- [DATA SUPPLIED]
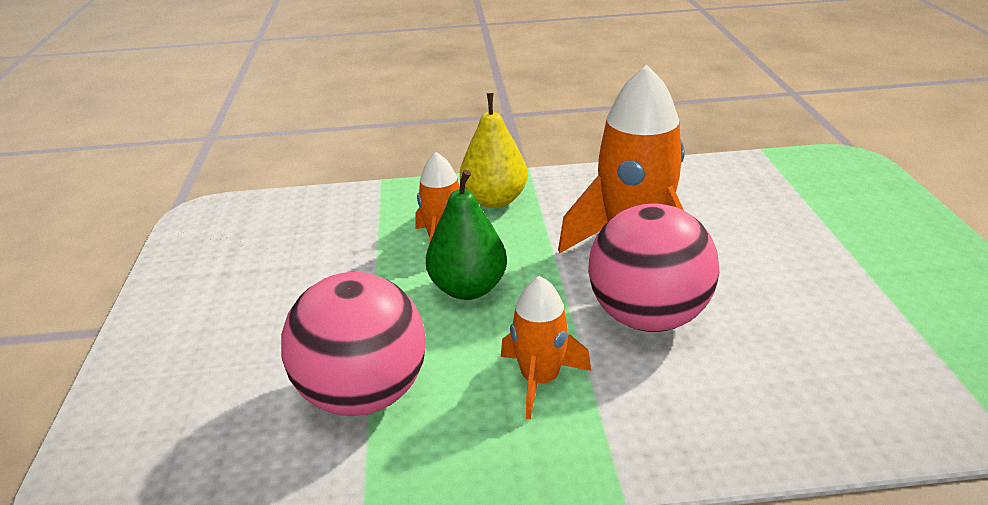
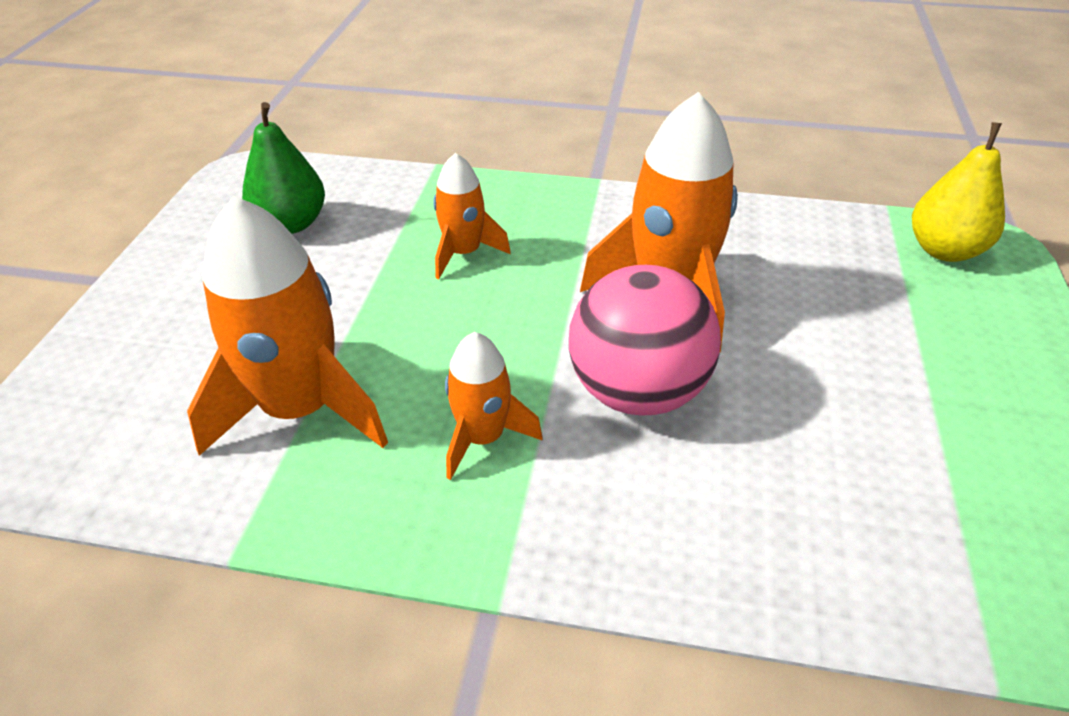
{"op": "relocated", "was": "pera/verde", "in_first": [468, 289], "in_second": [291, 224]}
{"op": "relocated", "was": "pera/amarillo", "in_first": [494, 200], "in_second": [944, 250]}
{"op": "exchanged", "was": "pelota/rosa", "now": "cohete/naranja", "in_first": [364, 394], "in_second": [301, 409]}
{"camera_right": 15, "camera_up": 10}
---
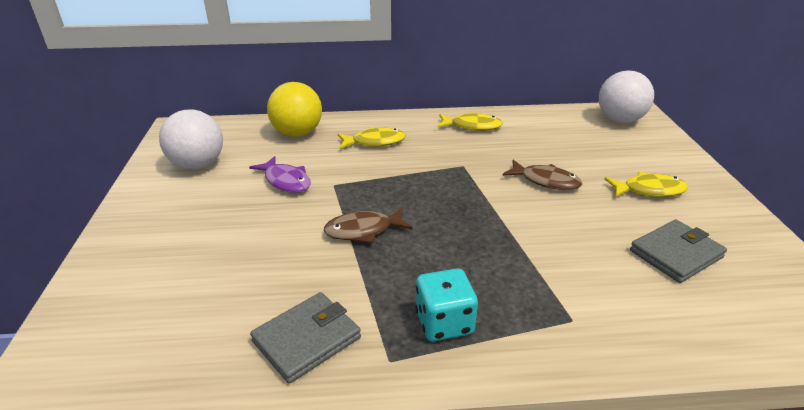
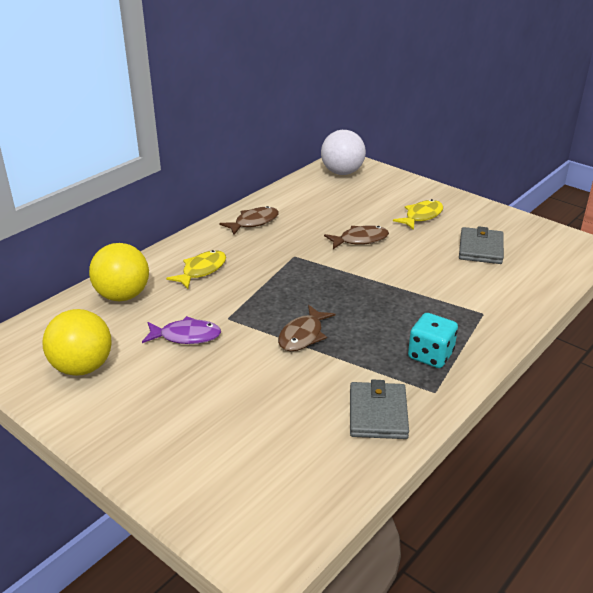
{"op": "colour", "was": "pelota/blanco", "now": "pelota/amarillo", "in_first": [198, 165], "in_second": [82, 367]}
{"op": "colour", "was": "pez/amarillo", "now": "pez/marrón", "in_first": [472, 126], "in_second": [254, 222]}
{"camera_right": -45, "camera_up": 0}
==
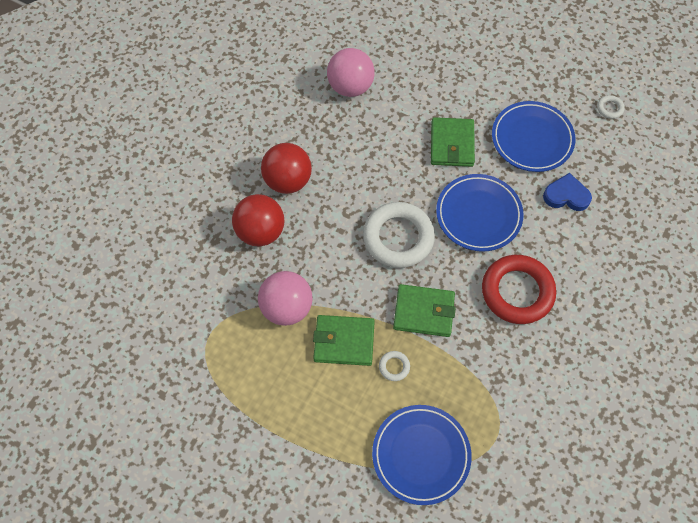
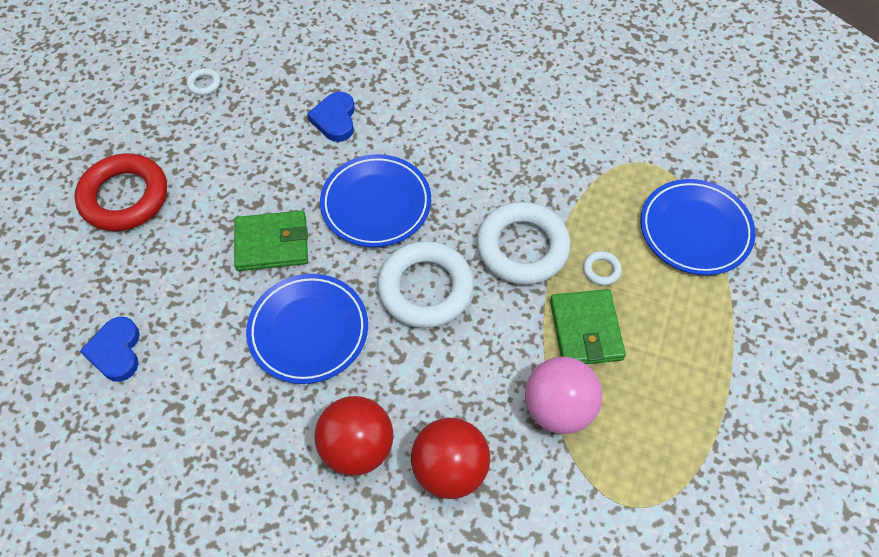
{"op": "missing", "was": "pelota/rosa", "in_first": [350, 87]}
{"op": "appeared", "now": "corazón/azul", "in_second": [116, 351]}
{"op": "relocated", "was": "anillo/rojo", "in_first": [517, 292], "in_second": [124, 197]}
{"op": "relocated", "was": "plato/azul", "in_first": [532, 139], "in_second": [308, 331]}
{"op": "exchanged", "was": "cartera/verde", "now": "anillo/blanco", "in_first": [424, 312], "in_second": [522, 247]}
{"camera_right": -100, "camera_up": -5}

- [EXERCISE GOAL] How many of the lines in the records include the string "azul"? Reply with the number alone.

- [YOUR SOLUTION] 2